Output only the lines from the one holding "where | amount |" to the end of the data below, please, copied exactly.

PROVIDED MATERIAL Block Start

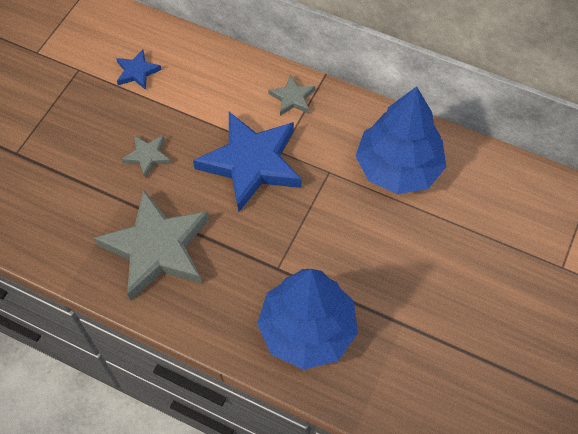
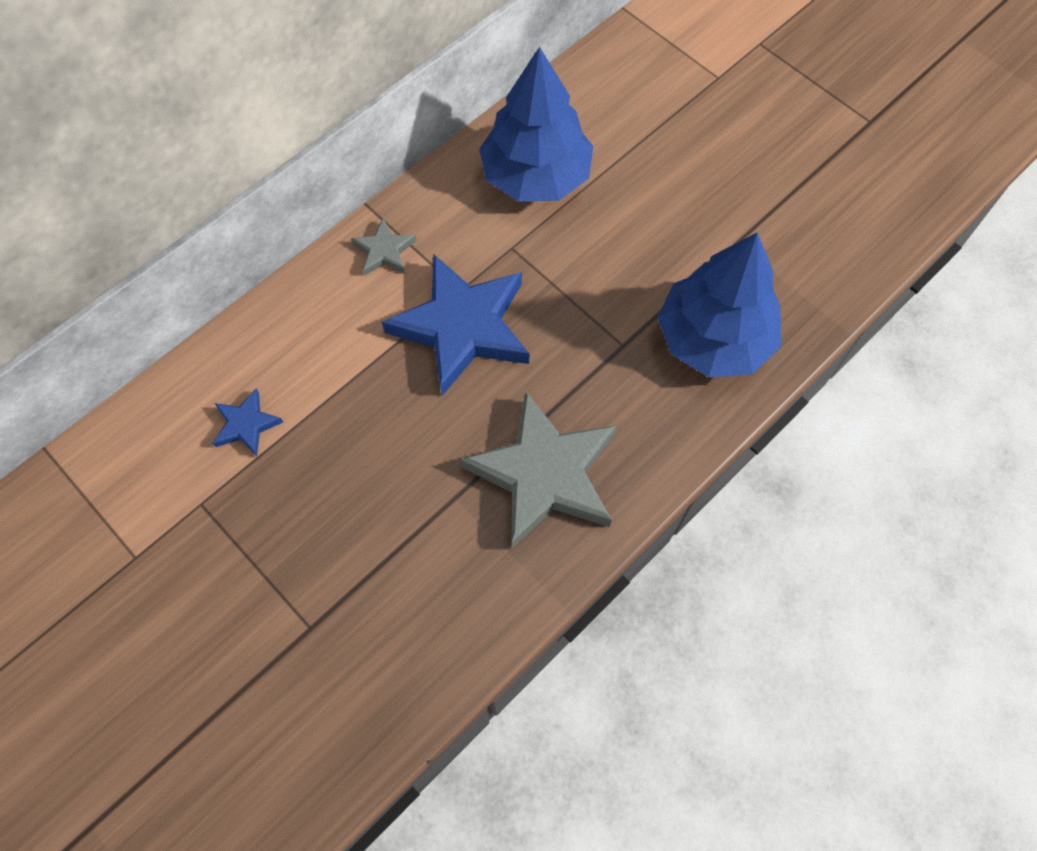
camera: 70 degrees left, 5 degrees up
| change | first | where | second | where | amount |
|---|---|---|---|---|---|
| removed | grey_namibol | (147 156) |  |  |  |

PROVIDED MATERIAL Block End

** TASK OUTPUT **
| change | first | where | second | where | amount |
|---|---|---|---|---|---|
| removed | grey_namibol | (147 156) |  |  |  |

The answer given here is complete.